■ Exercise directions ■
The records below need copying. Match each line exactly.

■ Data records ■
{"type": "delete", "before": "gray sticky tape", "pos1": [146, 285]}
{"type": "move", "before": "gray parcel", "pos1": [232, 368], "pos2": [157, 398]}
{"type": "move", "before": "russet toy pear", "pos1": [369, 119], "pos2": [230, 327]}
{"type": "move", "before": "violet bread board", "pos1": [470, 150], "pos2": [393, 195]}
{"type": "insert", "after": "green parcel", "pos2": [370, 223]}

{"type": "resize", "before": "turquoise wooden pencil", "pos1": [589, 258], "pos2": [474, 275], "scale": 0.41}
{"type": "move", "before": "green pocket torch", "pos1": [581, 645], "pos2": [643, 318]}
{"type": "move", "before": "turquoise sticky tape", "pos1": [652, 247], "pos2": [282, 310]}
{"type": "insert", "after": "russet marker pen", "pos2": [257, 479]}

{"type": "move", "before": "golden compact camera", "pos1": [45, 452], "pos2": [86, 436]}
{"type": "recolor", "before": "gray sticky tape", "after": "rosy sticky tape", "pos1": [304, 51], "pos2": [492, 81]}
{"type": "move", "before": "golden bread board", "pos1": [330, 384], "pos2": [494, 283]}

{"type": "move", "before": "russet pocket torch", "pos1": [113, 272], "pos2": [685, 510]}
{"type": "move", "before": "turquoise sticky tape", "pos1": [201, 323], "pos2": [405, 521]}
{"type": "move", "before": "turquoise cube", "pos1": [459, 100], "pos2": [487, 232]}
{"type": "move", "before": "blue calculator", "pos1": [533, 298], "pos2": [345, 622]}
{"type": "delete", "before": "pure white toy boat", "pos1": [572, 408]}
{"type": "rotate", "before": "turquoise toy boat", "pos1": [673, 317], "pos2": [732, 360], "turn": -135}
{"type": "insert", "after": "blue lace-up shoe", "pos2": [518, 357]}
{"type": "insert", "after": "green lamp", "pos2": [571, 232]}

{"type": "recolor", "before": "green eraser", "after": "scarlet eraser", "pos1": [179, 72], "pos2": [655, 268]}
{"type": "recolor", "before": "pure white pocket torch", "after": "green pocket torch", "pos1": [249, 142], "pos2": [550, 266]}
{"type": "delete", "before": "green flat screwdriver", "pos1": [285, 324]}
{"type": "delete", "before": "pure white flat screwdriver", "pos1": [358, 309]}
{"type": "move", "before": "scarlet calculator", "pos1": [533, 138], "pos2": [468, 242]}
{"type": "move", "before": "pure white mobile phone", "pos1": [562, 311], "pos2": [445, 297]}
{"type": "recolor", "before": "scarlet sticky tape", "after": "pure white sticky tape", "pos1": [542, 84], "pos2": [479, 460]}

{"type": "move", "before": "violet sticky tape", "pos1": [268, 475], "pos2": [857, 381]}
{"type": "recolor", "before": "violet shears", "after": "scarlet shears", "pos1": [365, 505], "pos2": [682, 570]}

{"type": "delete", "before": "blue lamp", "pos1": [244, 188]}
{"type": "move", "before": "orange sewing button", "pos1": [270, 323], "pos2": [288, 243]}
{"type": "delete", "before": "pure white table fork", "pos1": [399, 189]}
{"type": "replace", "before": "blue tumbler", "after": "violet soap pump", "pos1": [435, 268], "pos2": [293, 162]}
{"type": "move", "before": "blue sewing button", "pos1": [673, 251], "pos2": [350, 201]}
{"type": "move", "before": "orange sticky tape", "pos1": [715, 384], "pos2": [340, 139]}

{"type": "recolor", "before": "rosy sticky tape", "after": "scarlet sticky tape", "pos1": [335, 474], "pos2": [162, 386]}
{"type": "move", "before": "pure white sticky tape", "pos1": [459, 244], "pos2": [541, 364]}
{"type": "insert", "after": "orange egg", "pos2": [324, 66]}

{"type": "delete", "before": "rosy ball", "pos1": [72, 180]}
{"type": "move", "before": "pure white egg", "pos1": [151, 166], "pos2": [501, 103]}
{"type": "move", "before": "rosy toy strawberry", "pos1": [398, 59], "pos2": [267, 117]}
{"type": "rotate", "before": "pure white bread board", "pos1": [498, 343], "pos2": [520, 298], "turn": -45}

■ Solution to this problem ■
{"type": "delete", "before": "gray sticky tape", "pos1": [146, 285]}
{"type": "move", "before": "gray parcel", "pos1": [232, 368], "pos2": [157, 398]}
{"type": "move", "before": "russet toy pear", "pos1": [369, 119], "pos2": [230, 327]}
{"type": "move", "before": "violet bread board", "pos1": [470, 150], "pos2": [393, 195]}
{"type": "insert", "after": "green parcel", "pos2": [370, 223]}

{"type": "resize", "before": "turquoise wooden pencil", "pos1": [589, 258], "pos2": [474, 275], "scale": 0.41}
{"type": "move", "before": "green pocket torch", "pos1": [581, 645], "pos2": [643, 318]}
{"type": "move", "before": "turquoise sticky tape", "pos1": [652, 247], "pos2": [282, 310]}
{"type": "insert", "after": "russet marker pen", "pos2": [257, 479]}

{"type": "move", "before": "golden compact camera", "pos1": [45, 452], "pos2": [86, 436]}
{"type": "recolor", "before": "gray sticky tape", "after": "rosy sticky tape", "pos1": [304, 51], "pos2": [492, 81]}
{"type": "move", "before": "golden bread board", "pos1": [330, 384], "pos2": [494, 283]}

{"type": "move", "before": "russet pocket torch", "pos1": [113, 272], "pos2": [685, 510]}
{"type": "move", "before": "turquoise sticky tape", "pos1": [201, 323], "pos2": [405, 521]}
{"type": "move", "before": "turquoise cube", "pos1": [459, 100], "pos2": [487, 232]}
{"type": "move", "before": "blue calculator", "pos1": [533, 298], "pos2": [345, 622]}
{"type": "delete", "before": "pure white toy boat", "pos1": [572, 408]}
{"type": "rotate", "before": "turquoise toy boat", "pos1": [673, 317], "pos2": [732, 360], "turn": -135}
{"type": "insert", "after": "blue lace-up shoe", "pos2": [518, 357]}
{"type": "insert", "after": "green lamp", "pos2": [571, 232]}

{"type": "recolor", "before": "green eraser", "after": "scarlet eraser", "pos1": [179, 72], "pos2": [655, 268]}
{"type": "recolor", "before": "pure white pocket torch", "after": "green pocket torch", "pos1": [249, 142], "pos2": [550, 266]}
{"type": "delete", "before": "green flat screwdriver", "pos1": [285, 324]}
{"type": "delete", "before": "pure white flat screwdriver", "pos1": [358, 309]}
{"type": "move", "before": "scarlet calculator", "pos1": [533, 138], "pos2": [468, 242]}
{"type": "move", "before": "pure white mobile phone", "pos1": [562, 311], "pos2": [445, 297]}
{"type": "recolor", "before": "scarlet sticky tape", "after": "pure white sticky tape", "pos1": [542, 84], "pos2": [479, 460]}

{"type": "move", "before": "violet sticky tape", "pos1": [268, 475], "pos2": [857, 381]}
{"type": "recolor", "before": "violet shears", "after": "scarlet shears", "pos1": [365, 505], "pos2": [682, 570]}

{"type": "delete", "before": "blue lamp", "pos1": [244, 188]}
{"type": "move", "before": "orange sewing button", "pos1": [270, 323], "pos2": [288, 243]}
{"type": "delete", "before": "pure white table fork", "pos1": [399, 189]}
{"type": "replace", "before": "blue tumbler", "after": "violet soap pump", "pos1": [435, 268], "pos2": [293, 162]}
{"type": "move", "before": "blue sewing button", "pos1": [673, 251], "pos2": [350, 201]}
{"type": "move", "before": "orange sticky tape", "pos1": [715, 384], "pos2": [340, 139]}

{"type": "recolor", "before": "rosy sticky tape", "after": "scarlet sticky tape", "pos1": [335, 474], "pos2": [162, 386]}
{"type": "move", "before": "pure white sticky tape", "pos1": [459, 244], "pos2": [541, 364]}
{"type": "insert", "after": "orange egg", "pos2": [324, 66]}

{"type": "delete", "before": "rosy ball", "pos1": [72, 180]}
{"type": "move", "before": "pure white egg", "pos1": [151, 166], "pos2": [501, 103]}
{"type": "move", "before": "rosy toy strawberry", "pos1": [398, 59], "pos2": [267, 117]}
{"type": "rotate", "before": "pure white bread board", "pos1": [498, 343], "pos2": [520, 298], "turn": -45}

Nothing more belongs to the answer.